_TASK TO CARRY OUT_
Skip the images and return the records below exactly.

_Object change listings_
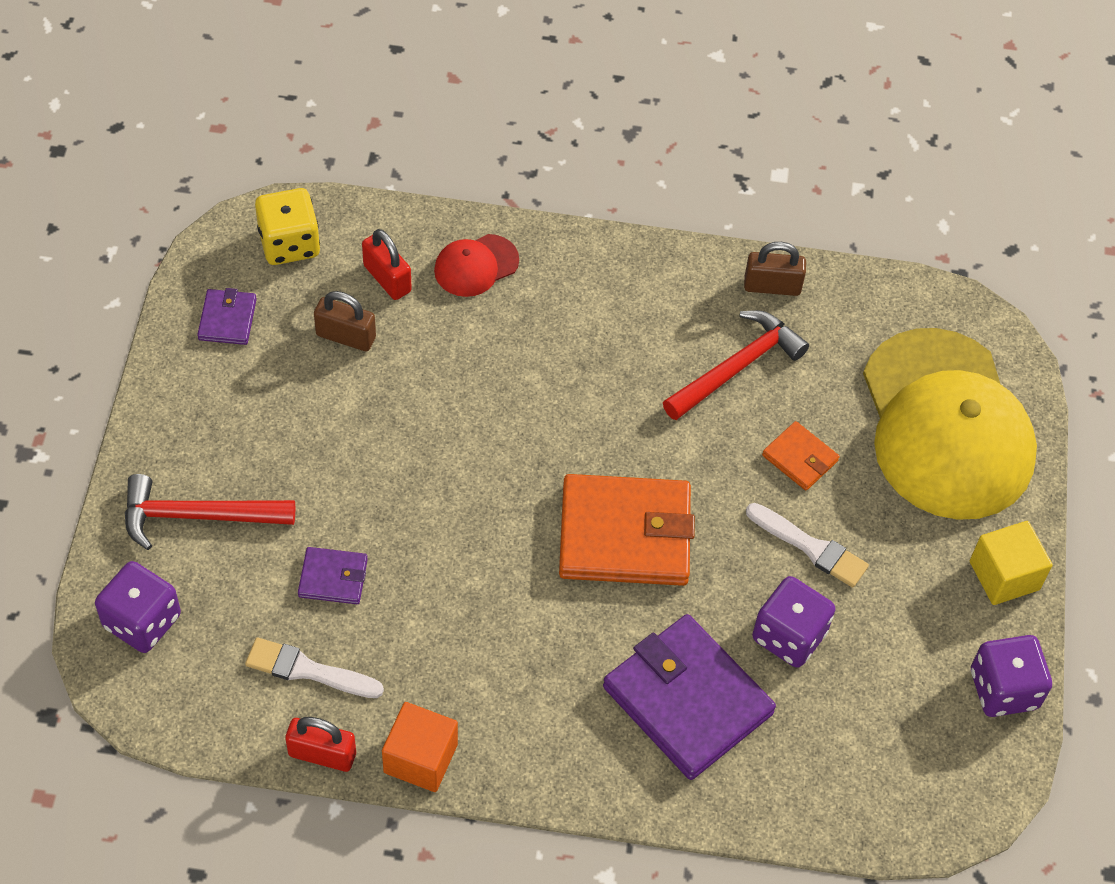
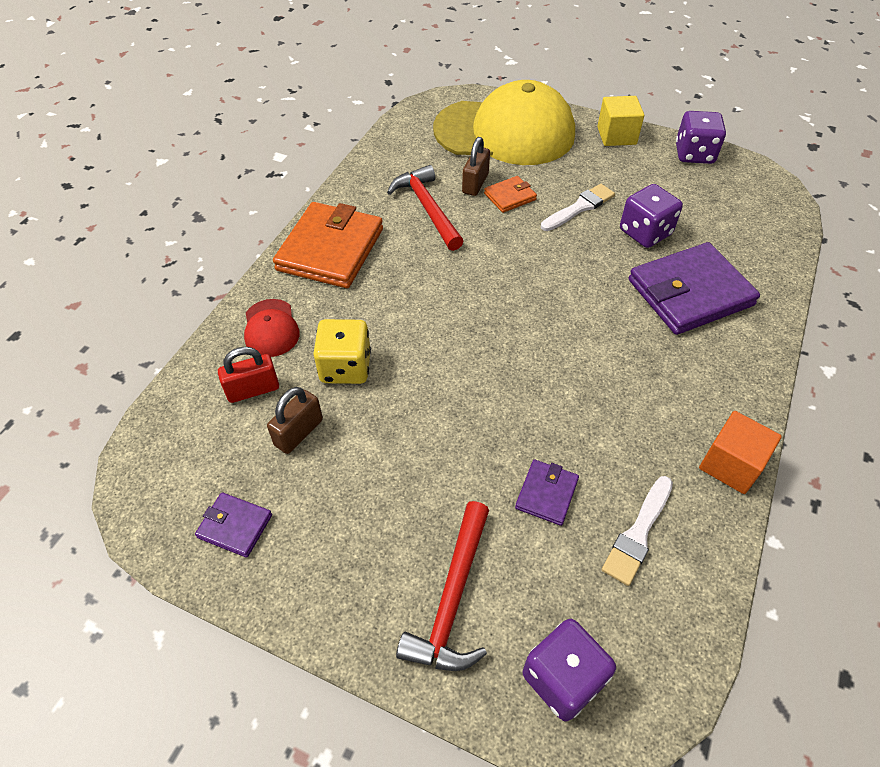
camera: 70 degrees left, 5 degrees down
(289, 243) = (175, 456): yellow dice -> yellow dice (345, 367)
(322, 754) = (724, 539): red padlock -> none
(625, 534) = (548, 295): orange wallet -> orange wallet (330, 249)
(772, 286) = (369, 178): brown padlock -> brown padlock (475, 183)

_SOLUTION TO THIS TASK_
camera: 70 degrees left, 5 degrees down
(289, 243) = (175, 456): yellow dice -> yellow dice (345, 367)
(322, 754) = (724, 539): red padlock -> none
(625, 534) = (548, 295): orange wallet -> orange wallet (330, 249)
(772, 286) = (369, 178): brown padlock -> brown padlock (475, 183)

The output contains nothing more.